%%
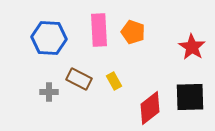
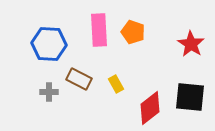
blue hexagon: moved 6 px down
red star: moved 1 px left, 3 px up
yellow rectangle: moved 2 px right, 3 px down
black square: rotated 8 degrees clockwise
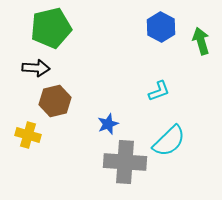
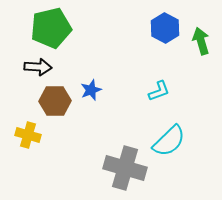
blue hexagon: moved 4 px right, 1 px down
black arrow: moved 2 px right, 1 px up
brown hexagon: rotated 12 degrees clockwise
blue star: moved 17 px left, 34 px up
gray cross: moved 6 px down; rotated 12 degrees clockwise
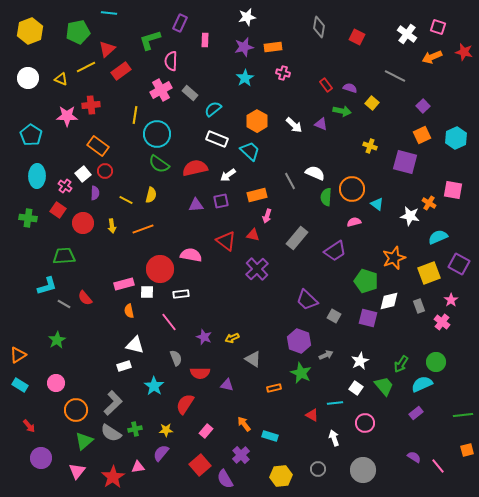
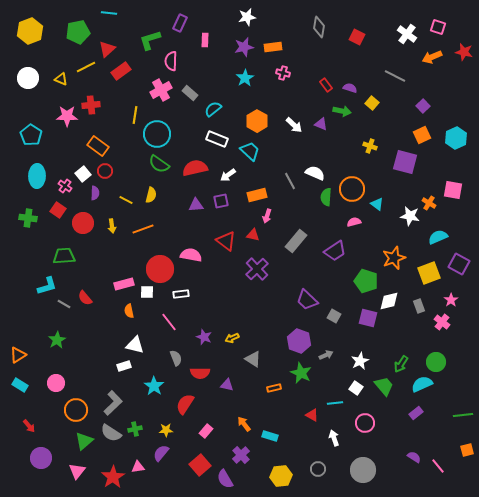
gray rectangle at (297, 238): moved 1 px left, 3 px down
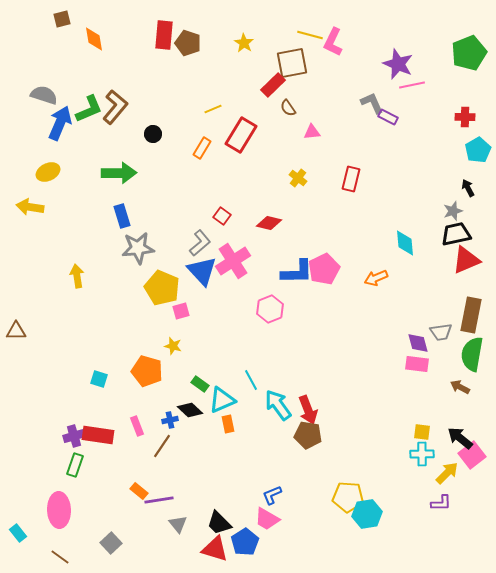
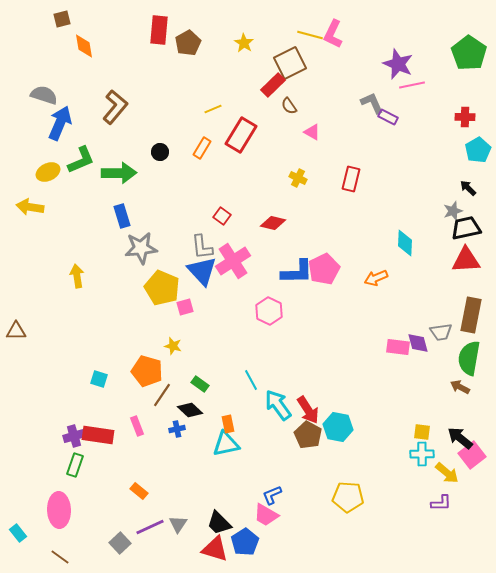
red rectangle at (164, 35): moved 5 px left, 5 px up
orange diamond at (94, 39): moved 10 px left, 7 px down
pink L-shape at (333, 42): moved 8 px up
brown pentagon at (188, 43): rotated 25 degrees clockwise
green pentagon at (469, 53): rotated 16 degrees counterclockwise
brown square at (292, 63): moved 2 px left; rotated 16 degrees counterclockwise
brown semicircle at (288, 108): moved 1 px right, 2 px up
green L-shape at (89, 109): moved 8 px left, 51 px down
pink triangle at (312, 132): rotated 36 degrees clockwise
black circle at (153, 134): moved 7 px right, 18 px down
yellow cross at (298, 178): rotated 12 degrees counterclockwise
black arrow at (468, 188): rotated 18 degrees counterclockwise
red diamond at (269, 223): moved 4 px right
black trapezoid at (456, 234): moved 10 px right, 6 px up
gray L-shape at (200, 243): moved 2 px right, 4 px down; rotated 124 degrees clockwise
cyan diamond at (405, 243): rotated 8 degrees clockwise
gray star at (138, 248): moved 3 px right
red triangle at (466, 260): rotated 20 degrees clockwise
pink hexagon at (270, 309): moved 1 px left, 2 px down; rotated 12 degrees counterclockwise
pink square at (181, 311): moved 4 px right, 4 px up
green semicircle at (472, 354): moved 3 px left, 4 px down
pink rectangle at (417, 364): moved 19 px left, 17 px up
cyan triangle at (222, 400): moved 4 px right, 44 px down; rotated 12 degrees clockwise
red arrow at (308, 410): rotated 12 degrees counterclockwise
blue cross at (170, 420): moved 7 px right, 9 px down
brown pentagon at (308, 435): rotated 20 degrees clockwise
brown line at (162, 446): moved 51 px up
yellow arrow at (447, 473): rotated 85 degrees clockwise
purple line at (159, 500): moved 9 px left, 27 px down; rotated 16 degrees counterclockwise
cyan hexagon at (367, 514): moved 29 px left, 87 px up; rotated 20 degrees clockwise
pink trapezoid at (267, 519): moved 1 px left, 4 px up
gray triangle at (178, 524): rotated 12 degrees clockwise
gray square at (111, 543): moved 9 px right
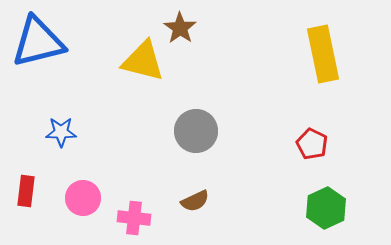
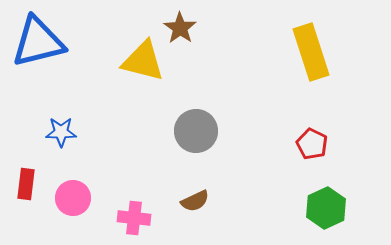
yellow rectangle: moved 12 px left, 2 px up; rotated 6 degrees counterclockwise
red rectangle: moved 7 px up
pink circle: moved 10 px left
%%
Your goal: Return only the lines from the start of the data through the line that contains "gray cross: moved", please, copying them exactly and omitting all pictures.

Response below:
blue hexagon: moved 6 px down
red star: moved 1 px left, 3 px up
yellow rectangle: moved 2 px right, 3 px down
black square: rotated 8 degrees clockwise
blue hexagon: moved 4 px right, 1 px down
black arrow: moved 2 px right, 1 px up
brown hexagon: rotated 12 degrees clockwise
blue star: moved 17 px left, 34 px up
gray cross: moved 6 px down; rotated 12 degrees clockwise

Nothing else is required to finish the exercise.